WHAT TO WORK ON:
Please reproduce all of the data exactly as it appears, but skip the pictures.
[[ INFORMATION GIVEN, beginning ]]
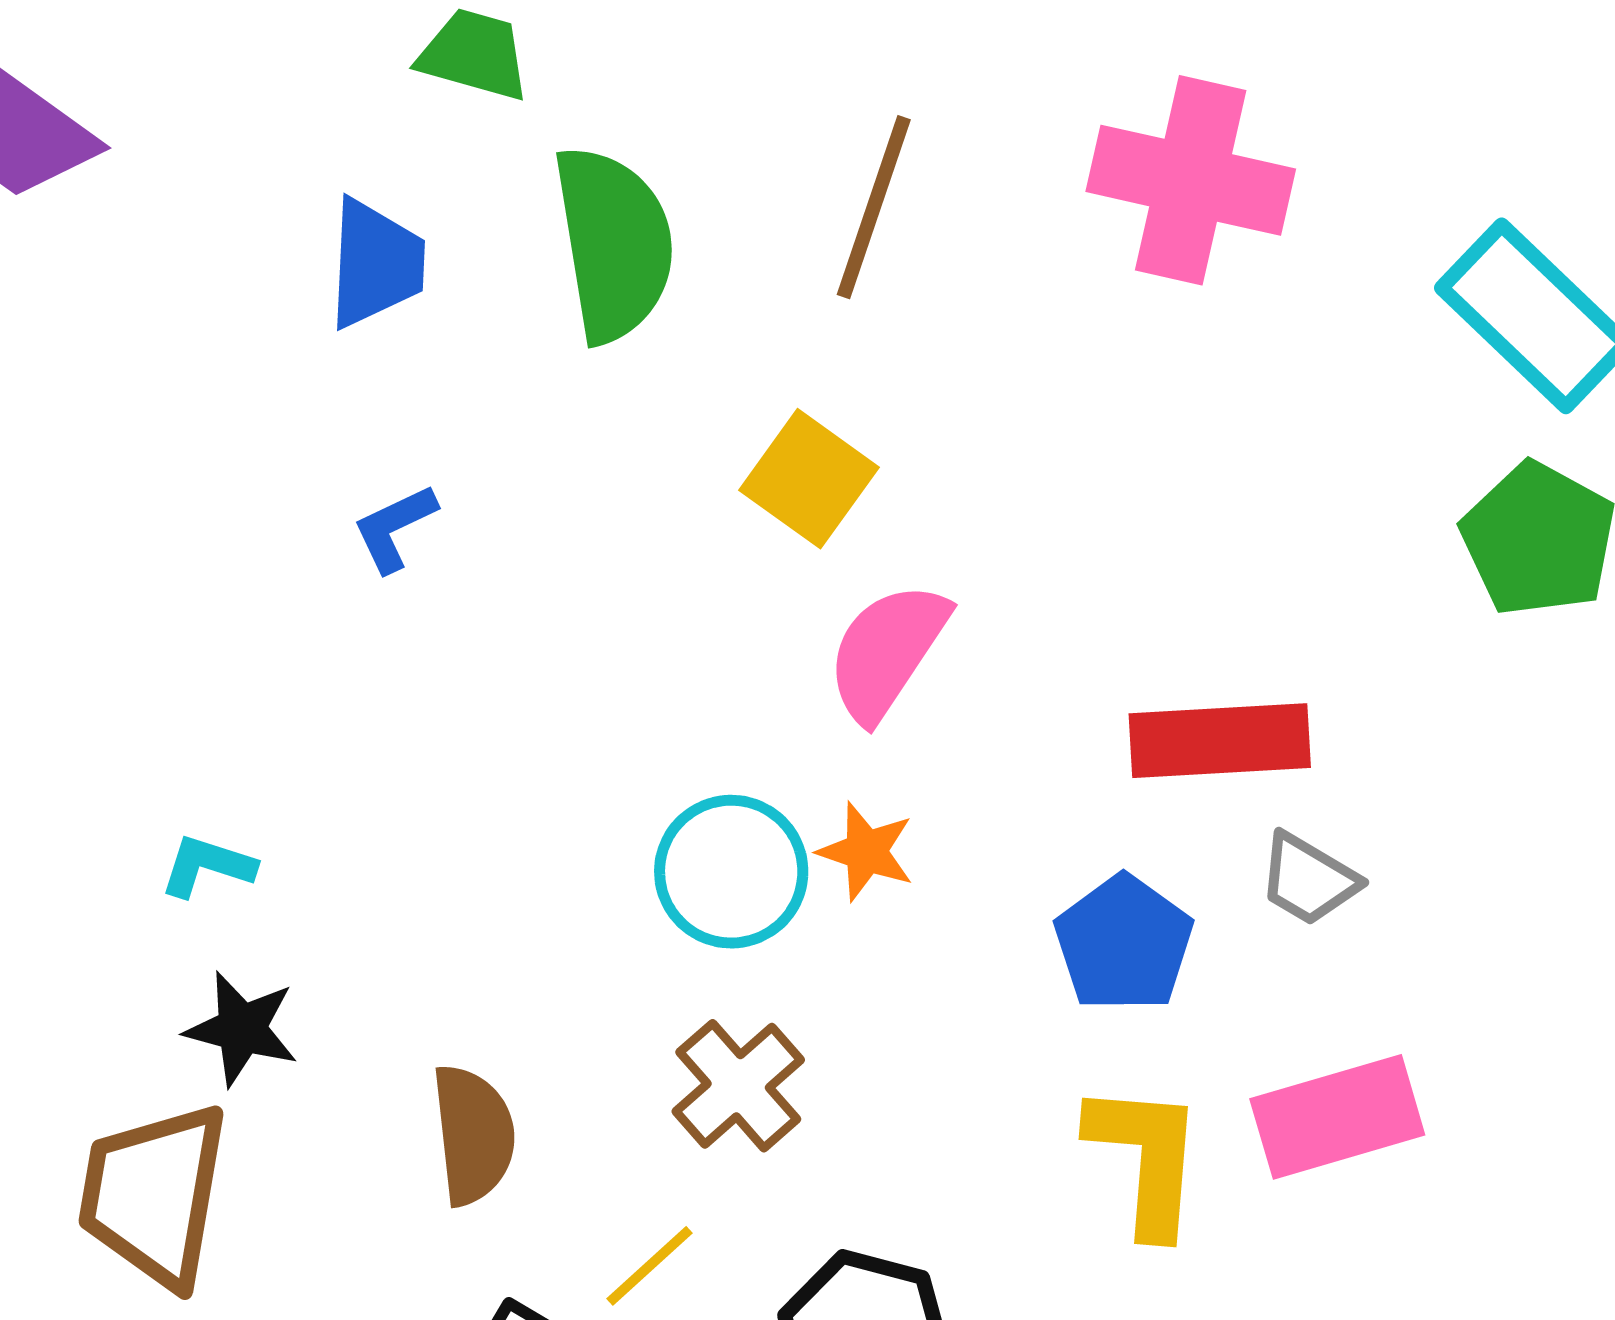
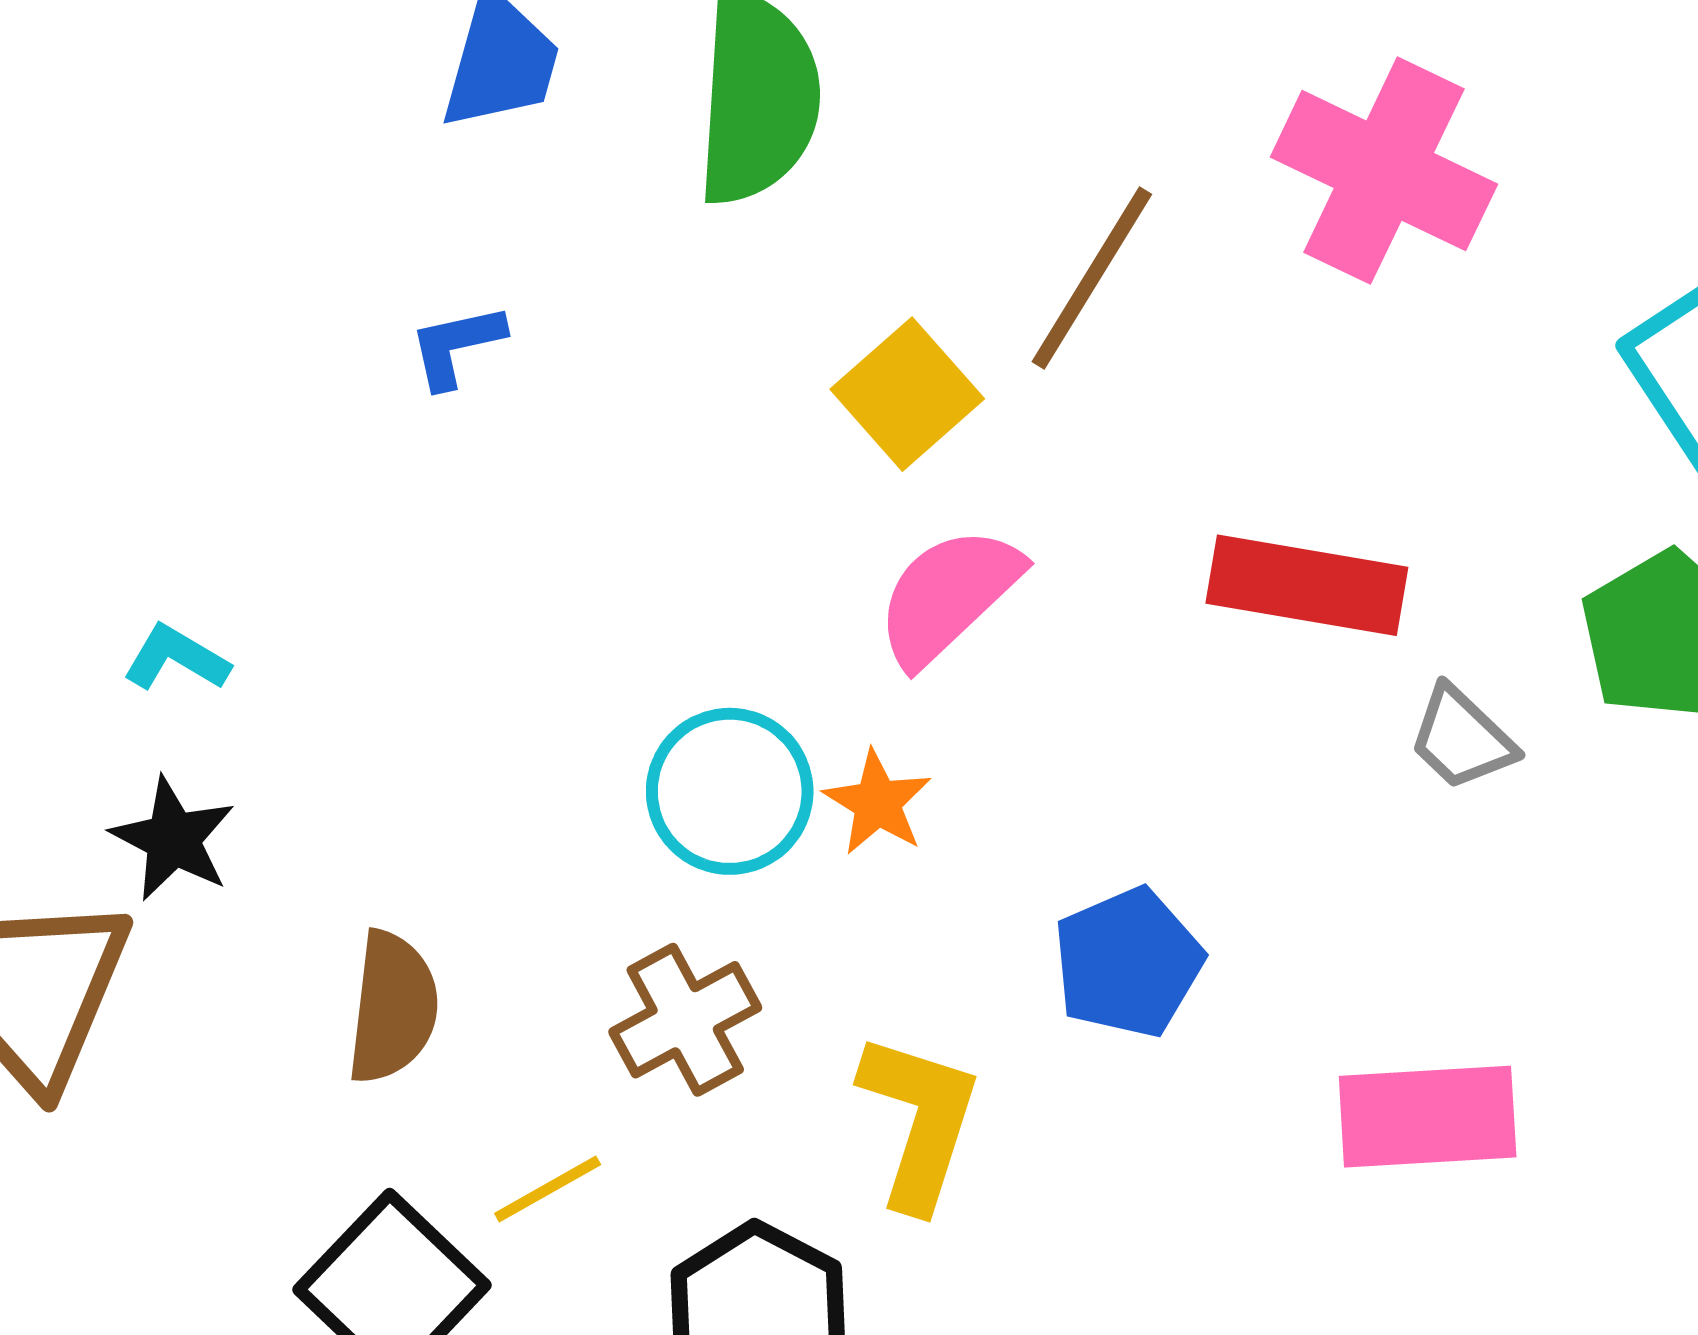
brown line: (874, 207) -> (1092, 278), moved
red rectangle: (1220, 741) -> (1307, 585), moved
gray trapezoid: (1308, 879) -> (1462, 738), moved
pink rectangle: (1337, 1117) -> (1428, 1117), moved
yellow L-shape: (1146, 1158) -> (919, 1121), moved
[[ INFORMATION GIVEN, end ]]
WRITTEN SOLUTION:
brown line: (874, 207) -> (1092, 278), moved
red rectangle: (1220, 741) -> (1307, 585), moved
gray trapezoid: (1308, 879) -> (1462, 738), moved
pink rectangle: (1337, 1117) -> (1428, 1117), moved
yellow L-shape: (1146, 1158) -> (919, 1121), moved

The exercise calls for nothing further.